# [WHAT YOU ARE ASKED TO DO]
Write out every line below that includes the word "width".

※ ※ ※

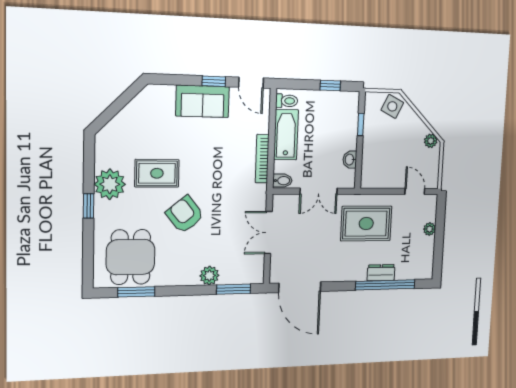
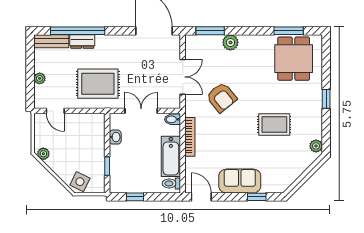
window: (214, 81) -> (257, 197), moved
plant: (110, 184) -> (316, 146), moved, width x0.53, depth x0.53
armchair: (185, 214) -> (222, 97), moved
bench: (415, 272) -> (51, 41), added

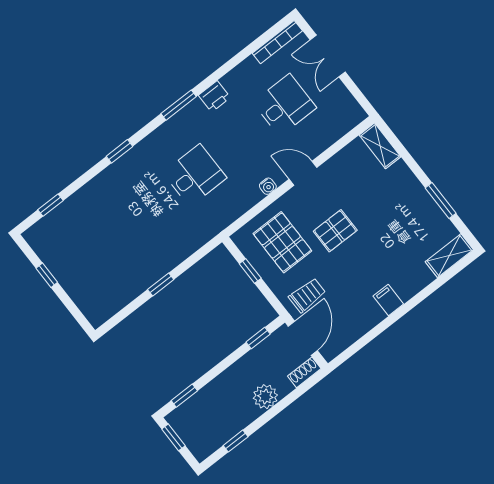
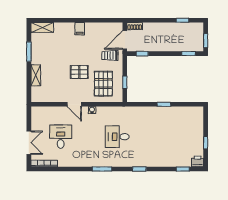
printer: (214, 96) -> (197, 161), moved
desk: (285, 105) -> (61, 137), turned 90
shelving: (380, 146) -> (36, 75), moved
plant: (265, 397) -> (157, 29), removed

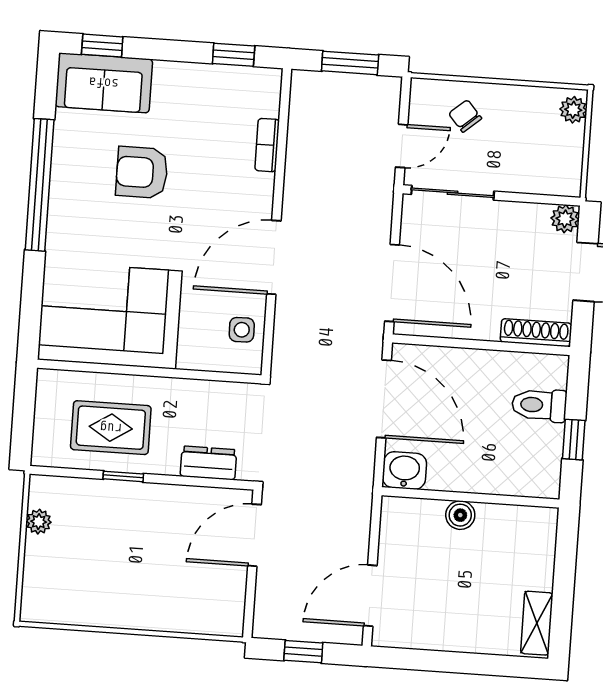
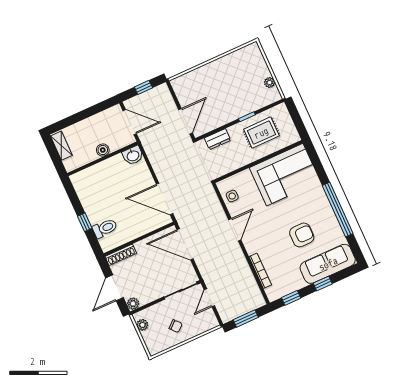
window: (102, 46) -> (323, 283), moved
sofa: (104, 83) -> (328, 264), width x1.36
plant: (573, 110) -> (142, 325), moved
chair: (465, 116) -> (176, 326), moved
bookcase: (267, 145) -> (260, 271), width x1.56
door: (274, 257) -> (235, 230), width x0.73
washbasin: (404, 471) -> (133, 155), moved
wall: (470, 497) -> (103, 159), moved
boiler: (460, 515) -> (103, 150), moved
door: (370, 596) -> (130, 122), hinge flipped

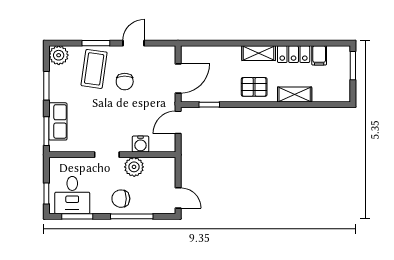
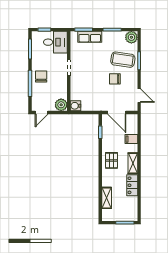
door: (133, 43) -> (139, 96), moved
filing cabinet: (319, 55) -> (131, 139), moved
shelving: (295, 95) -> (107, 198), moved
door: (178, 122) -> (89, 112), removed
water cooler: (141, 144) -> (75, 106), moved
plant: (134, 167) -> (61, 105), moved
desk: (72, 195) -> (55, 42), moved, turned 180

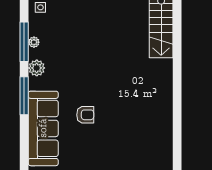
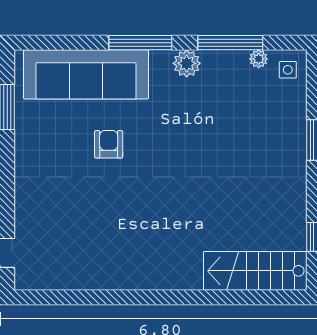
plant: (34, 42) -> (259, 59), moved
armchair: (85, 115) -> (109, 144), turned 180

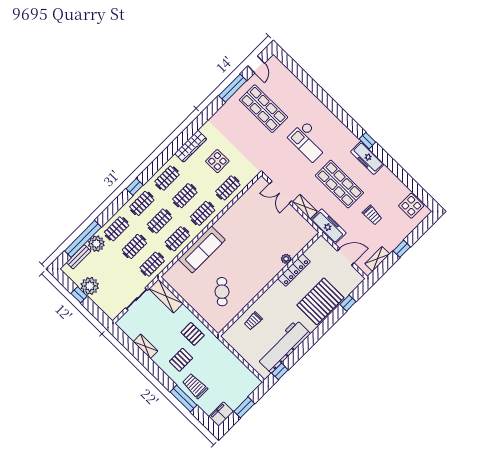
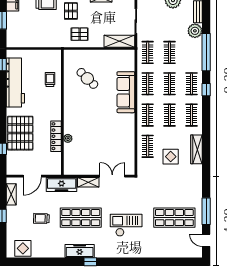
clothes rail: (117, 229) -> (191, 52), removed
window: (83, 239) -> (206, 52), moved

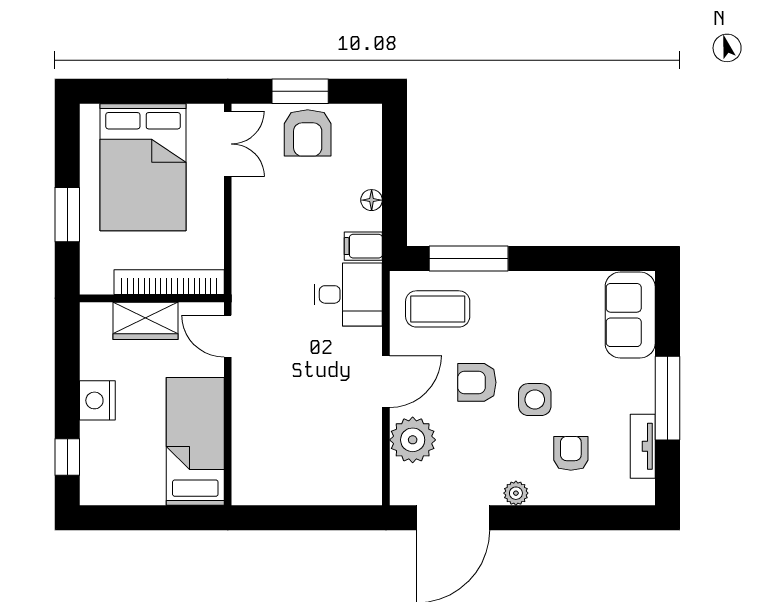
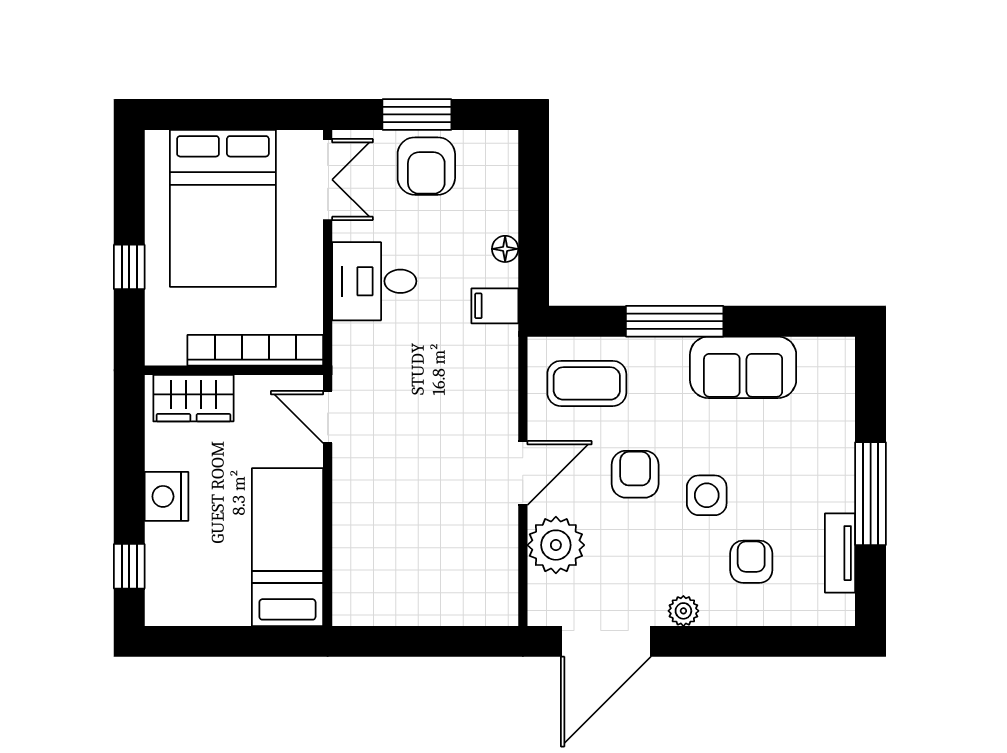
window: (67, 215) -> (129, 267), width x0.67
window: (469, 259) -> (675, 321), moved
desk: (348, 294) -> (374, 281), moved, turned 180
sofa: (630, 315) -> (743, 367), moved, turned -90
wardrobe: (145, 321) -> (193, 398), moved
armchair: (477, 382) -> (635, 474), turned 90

※ ※ ※

# [ANSWER TO THE PROBLEM]
plant: (110, 184) -> (316, 146), moved, width x0.53, depth x0.53
sofa: (104, 83) -> (328, 264), width x1.36
bookcase: (267, 145) -> (260, 271), width x1.56
door: (274, 257) -> (235, 230), width x0.73
window: (67, 215) -> (129, 267), width x0.67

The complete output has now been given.